Object state comparisons
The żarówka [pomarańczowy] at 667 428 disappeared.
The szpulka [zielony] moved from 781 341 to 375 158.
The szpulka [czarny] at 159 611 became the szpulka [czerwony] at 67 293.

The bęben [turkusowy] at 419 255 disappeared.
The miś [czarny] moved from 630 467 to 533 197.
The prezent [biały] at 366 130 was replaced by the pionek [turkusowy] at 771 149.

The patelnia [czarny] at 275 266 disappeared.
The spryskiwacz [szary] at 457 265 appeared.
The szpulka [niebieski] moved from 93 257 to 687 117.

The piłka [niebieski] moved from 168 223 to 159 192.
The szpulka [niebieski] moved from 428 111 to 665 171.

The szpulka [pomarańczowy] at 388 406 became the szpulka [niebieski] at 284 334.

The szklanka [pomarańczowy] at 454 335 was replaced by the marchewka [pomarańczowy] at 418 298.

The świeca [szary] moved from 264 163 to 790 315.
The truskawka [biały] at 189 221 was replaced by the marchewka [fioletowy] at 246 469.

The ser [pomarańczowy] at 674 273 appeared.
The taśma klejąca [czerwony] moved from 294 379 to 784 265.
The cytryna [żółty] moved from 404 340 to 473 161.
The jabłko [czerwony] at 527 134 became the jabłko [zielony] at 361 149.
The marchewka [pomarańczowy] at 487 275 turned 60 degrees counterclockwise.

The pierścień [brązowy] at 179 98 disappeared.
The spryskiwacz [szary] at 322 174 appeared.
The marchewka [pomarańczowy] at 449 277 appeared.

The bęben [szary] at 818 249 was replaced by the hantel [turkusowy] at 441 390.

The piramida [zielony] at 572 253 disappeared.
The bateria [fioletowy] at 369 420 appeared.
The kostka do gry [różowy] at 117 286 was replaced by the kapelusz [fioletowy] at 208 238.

PROBLEM: Give back every entry exactly.

RESULT:
The żarówka [pomarańczowy] at 667 428 disappeared.
The szpulka [zielony] moved from 781 341 to 375 158.
The szpulka [czarny] at 159 611 became the szpulka [czerwony] at 67 293.

The bęben [turkusowy] at 419 255 disappeared.
The miś [czarny] moved from 630 467 to 533 197.
The prezent [biały] at 366 130 was replaced by the pionek [turkusowy] at 771 149.

The patelnia [czarny] at 275 266 disappeared.
The spryskiwacz [szary] at 457 265 appeared.
The szpulka [niebieski] moved from 93 257 to 687 117.

The piłka [niebieski] moved from 168 223 to 159 192.
The szpulka [niebieski] moved from 428 111 to 665 171.

The szpulka [pomarańczowy] at 388 406 became the szpulka [niebieski] at 284 334.

The szklanka [pomarańczowy] at 454 335 was replaced by the marchewka [pomarańczowy] at 418 298.

The świeca [szary] moved from 264 163 to 790 315.
The truskawka [biały] at 189 221 was replaced by the marchewka [fioletowy] at 246 469.

The ser [pomarańczowy] at 674 273 appeared.
The taśma klejąca [czerwony] moved from 294 379 to 784 265.
The cytryna [żółty] moved from 404 340 to 473 161.
The jabłko [czerwony] at 527 134 became the jabłko [zielony] at 361 149.
The marchewka [pomarańczowy] at 487 275 turned 60 degrees counterclockwise.

The pierścień [brązowy] at 179 98 disappeared.
The spryskiwacz [szary] at 322 174 appeared.
The marchewka [pomarańczowy] at 449 277 appeared.

The bęben [szary] at 818 249 was replaced by the hantel [turkusowy] at 441 390.

The piramida [zielony] at 572 253 disappeared.
The bateria [fioletowy] at 369 420 appeared.
The kostka do gry [różowy] at 117 286 was replaced by the kapelusz [fioletowy] at 208 238.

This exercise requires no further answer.